■ **What to do**
Transcribe each record exactly. Omit the pictures.

■ **Excerpted data**
# # # # # # #

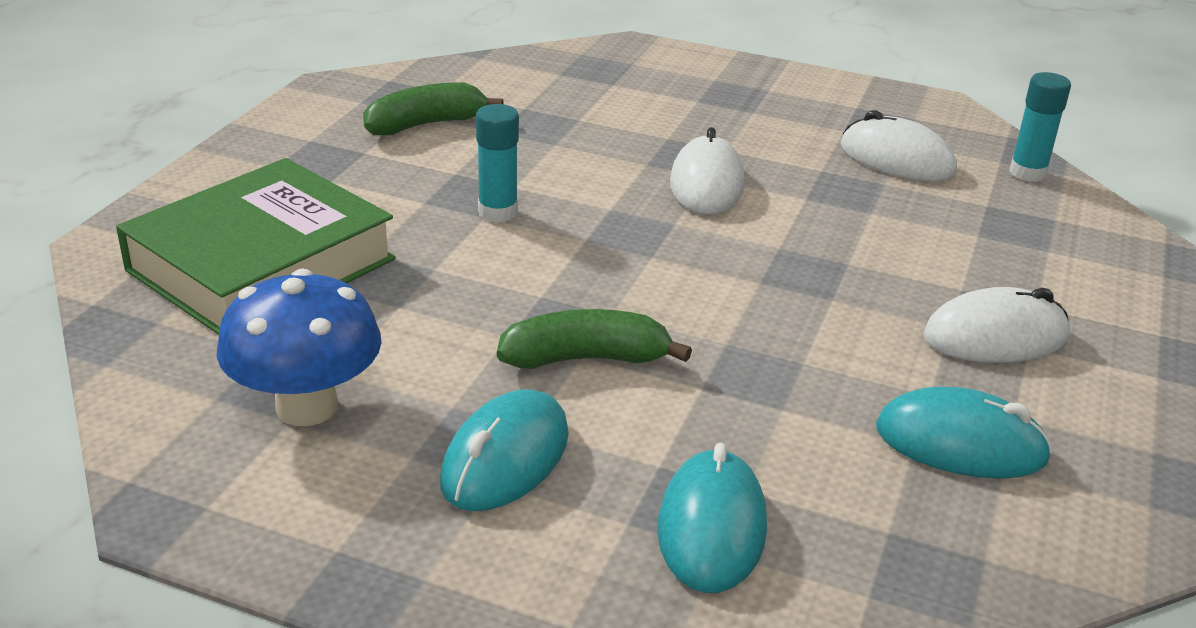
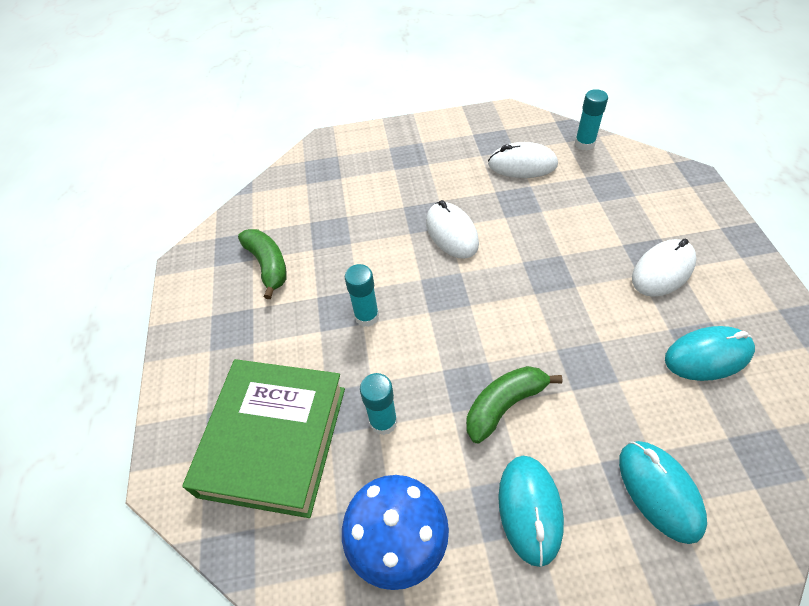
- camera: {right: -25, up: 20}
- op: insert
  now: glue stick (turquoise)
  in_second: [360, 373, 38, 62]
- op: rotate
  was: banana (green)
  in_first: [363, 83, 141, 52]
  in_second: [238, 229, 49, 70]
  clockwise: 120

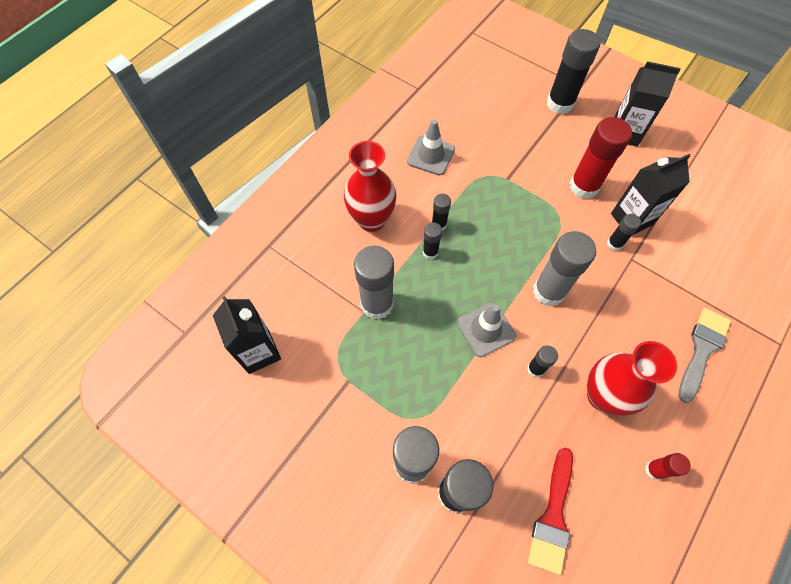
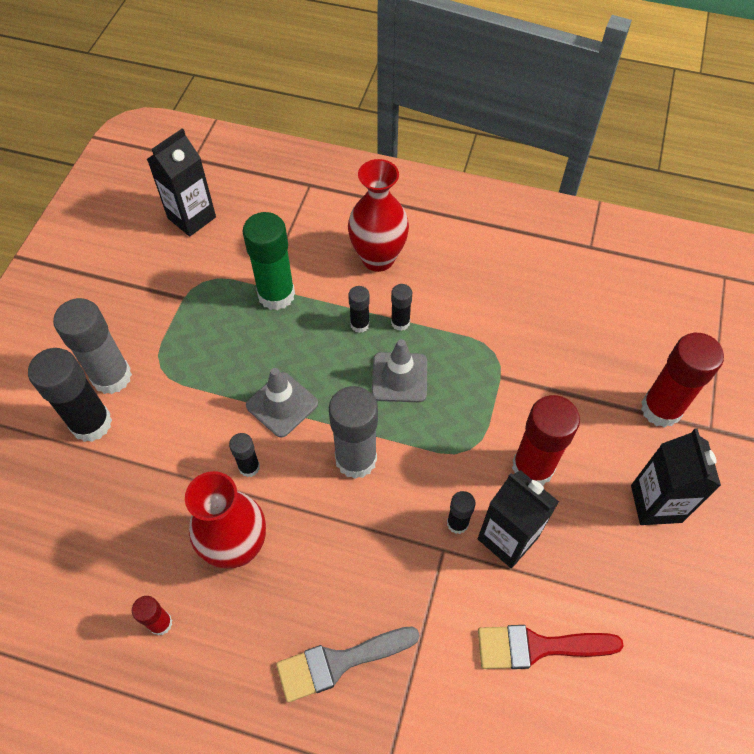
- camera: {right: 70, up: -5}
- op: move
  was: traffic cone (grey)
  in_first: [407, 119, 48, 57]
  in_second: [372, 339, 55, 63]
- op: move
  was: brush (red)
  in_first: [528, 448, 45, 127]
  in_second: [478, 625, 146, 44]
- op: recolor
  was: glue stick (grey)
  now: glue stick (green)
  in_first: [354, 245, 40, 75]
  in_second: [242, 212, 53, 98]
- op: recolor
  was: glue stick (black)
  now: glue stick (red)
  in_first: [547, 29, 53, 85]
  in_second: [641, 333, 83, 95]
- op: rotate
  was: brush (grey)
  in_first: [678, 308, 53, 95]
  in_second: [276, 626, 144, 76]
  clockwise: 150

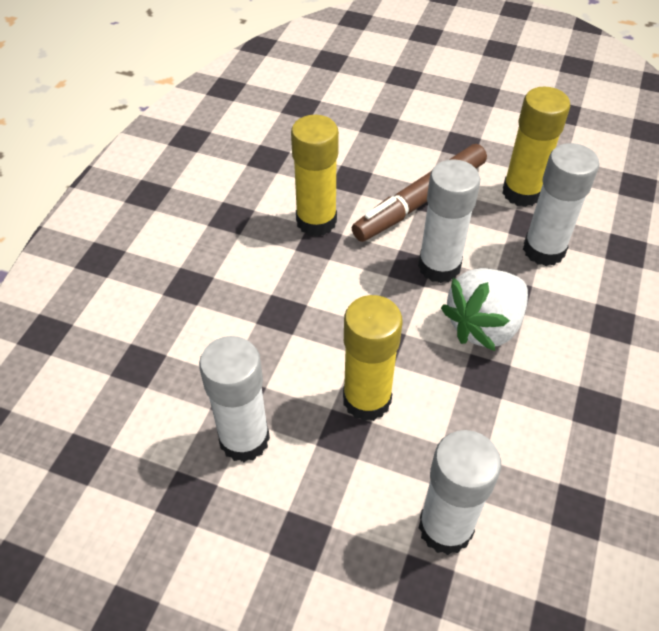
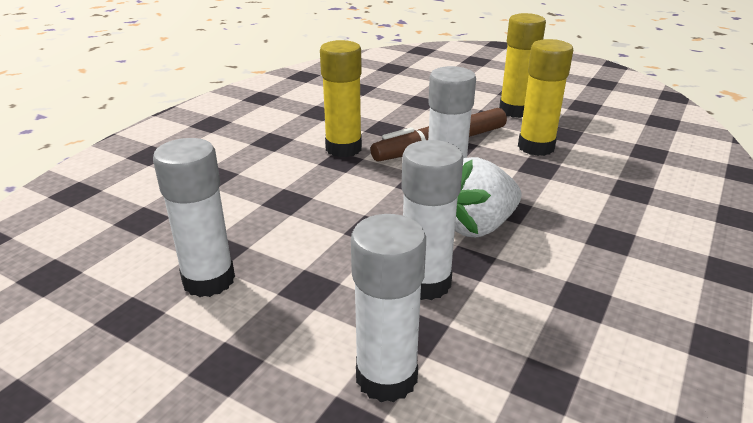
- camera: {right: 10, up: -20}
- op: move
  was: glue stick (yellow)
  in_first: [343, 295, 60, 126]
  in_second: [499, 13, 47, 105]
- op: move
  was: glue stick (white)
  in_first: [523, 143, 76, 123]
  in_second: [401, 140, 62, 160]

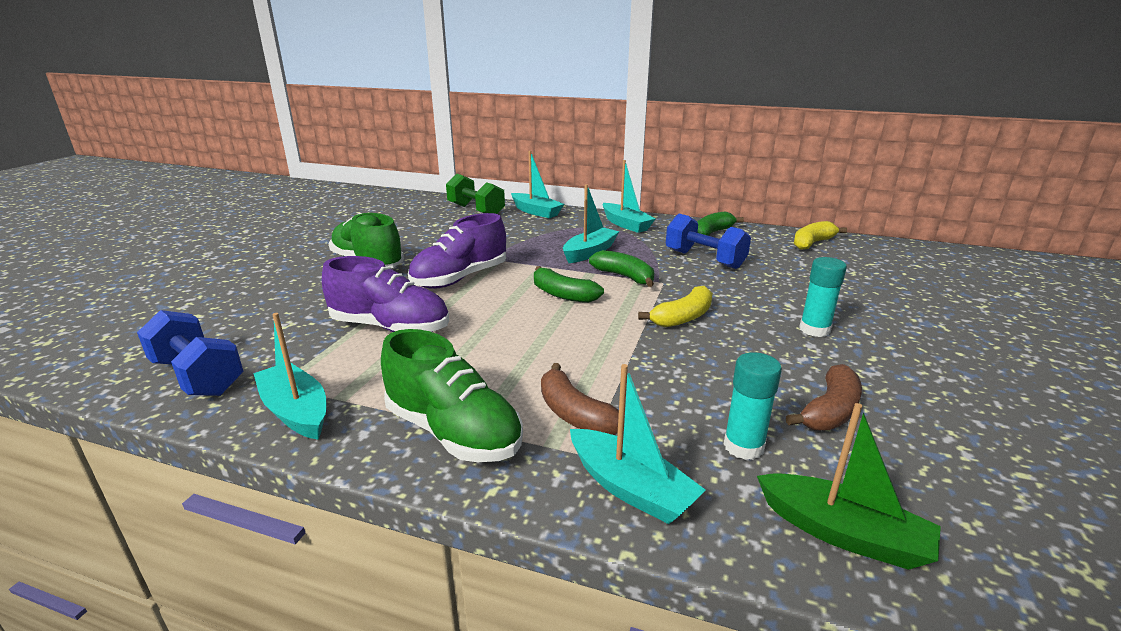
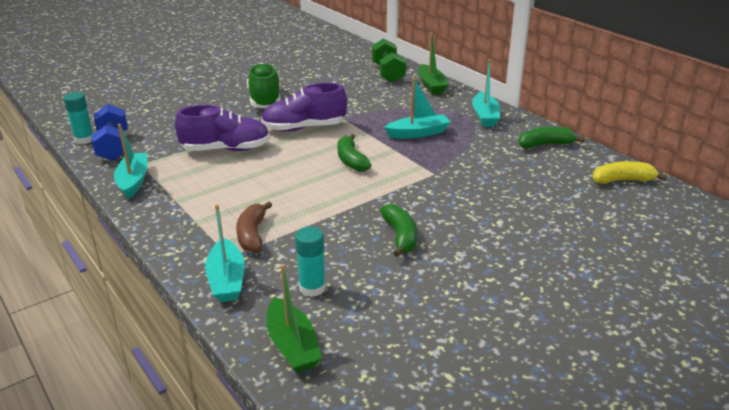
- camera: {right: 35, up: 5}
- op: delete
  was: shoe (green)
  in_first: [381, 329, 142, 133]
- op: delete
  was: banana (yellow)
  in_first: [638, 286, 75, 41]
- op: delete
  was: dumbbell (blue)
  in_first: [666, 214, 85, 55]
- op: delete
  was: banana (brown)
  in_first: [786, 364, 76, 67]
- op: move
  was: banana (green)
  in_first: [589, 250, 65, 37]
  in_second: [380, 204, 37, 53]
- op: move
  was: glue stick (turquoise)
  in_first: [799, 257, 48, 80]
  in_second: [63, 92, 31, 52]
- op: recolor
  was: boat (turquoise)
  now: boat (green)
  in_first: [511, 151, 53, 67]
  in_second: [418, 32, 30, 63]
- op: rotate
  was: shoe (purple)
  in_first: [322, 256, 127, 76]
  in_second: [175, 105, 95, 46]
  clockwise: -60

# # # # # # #

■ **Task answer**
- camera: {right: -25, up: 20}
- op: insert
  now: glue stick (turquoise)
  in_second: [360, 373, 38, 62]
- op: rotate
  was: banana (green)
  in_first: [363, 83, 141, 52]
  in_second: [238, 229, 49, 70]
  clockwise: 120

- camera: {right: 70, up: -5}
- op: move
  was: traffic cone (grey)
  in_first: [407, 119, 48, 57]
  in_second: [372, 339, 55, 63]
- op: move
  was: brush (red)
  in_first: [528, 448, 45, 127]
  in_second: [478, 625, 146, 44]
- op: recolor
  was: glue stick (grey)
  now: glue stick (green)
  in_first: [354, 245, 40, 75]
  in_second: [242, 212, 53, 98]
- op: recolor
  was: glue stick (black)
  now: glue stick (red)
  in_first: [547, 29, 53, 85]
  in_second: [641, 333, 83, 95]
- op: rotate
  was: brush (grey)
  in_first: [678, 308, 53, 95]
  in_second: [276, 626, 144, 76]
  clockwise: 150

- camera: {right: 10, up: -20}
- op: move
  was: glue stick (yellow)
  in_first: [343, 295, 60, 126]
  in_second: [499, 13, 47, 105]
- op: move
  was: glue stick (white)
  in_first: [523, 143, 76, 123]
  in_second: [401, 140, 62, 160]

- camera: {right: 35, up: 5}
- op: delete
  was: shoe (green)
  in_first: [381, 329, 142, 133]
- op: delete
  was: banana (yellow)
  in_first: [638, 286, 75, 41]
- op: delete
  was: dumbbell (blue)
  in_first: [666, 214, 85, 55]
- op: delete
  was: banana (brown)
  in_first: [786, 364, 76, 67]
- op: move
  was: banana (green)
  in_first: [589, 250, 65, 37]
  in_second: [380, 204, 37, 53]
- op: move
  was: glue stick (turquoise)
  in_first: [799, 257, 48, 80]
  in_second: [63, 92, 31, 52]
- op: recolor
  was: boat (turquoise)
  now: boat (green)
  in_first: [511, 151, 53, 67]
  in_second: [418, 32, 30, 63]
- op: rotate
  was: shoe (purple)
  in_first: [322, 256, 127, 76]
  in_second: [175, 105, 95, 46]
  clockwise: -60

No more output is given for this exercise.